STORED DATA:
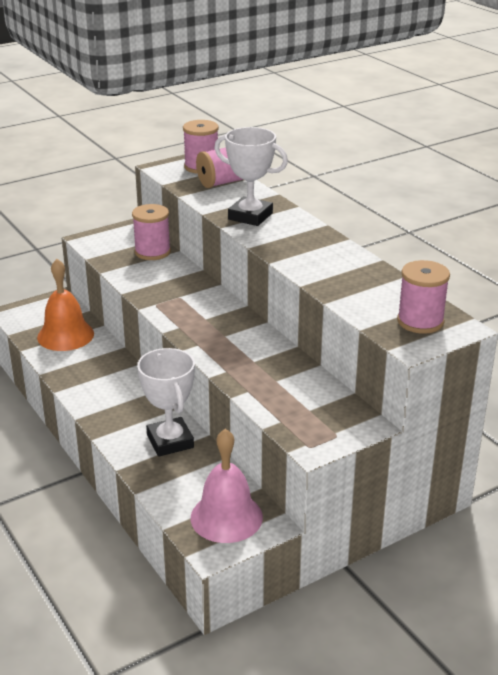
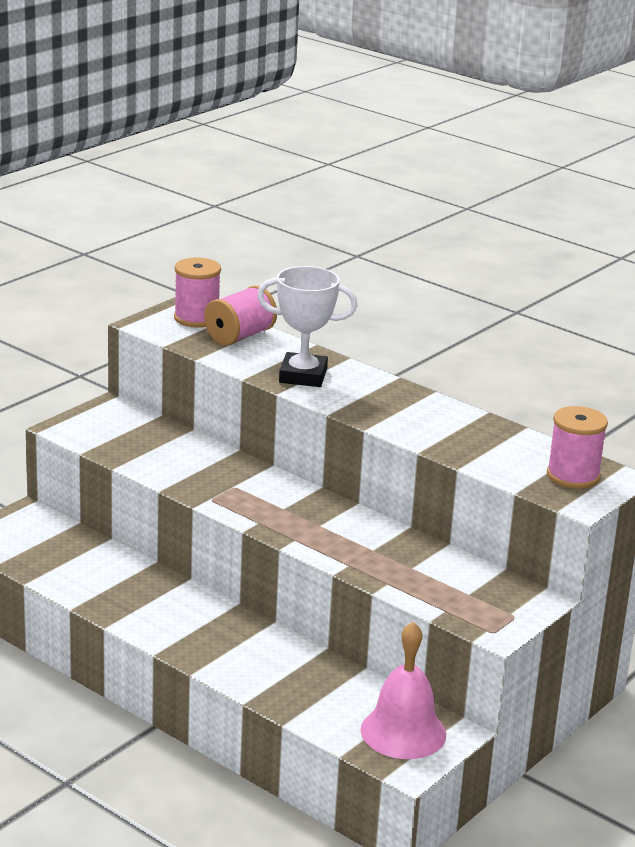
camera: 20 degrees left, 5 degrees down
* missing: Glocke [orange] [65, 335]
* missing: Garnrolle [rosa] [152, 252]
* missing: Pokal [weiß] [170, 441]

WORK REQUEST:
Where does the word "missing" appear in the material above? Copy every line that holds it.

RESPONSE AREA:
* missing: Glocke [orange] [65, 335]
* missing: Garnrolle [rosa] [152, 252]
* missing: Pokal [weiß] [170, 441]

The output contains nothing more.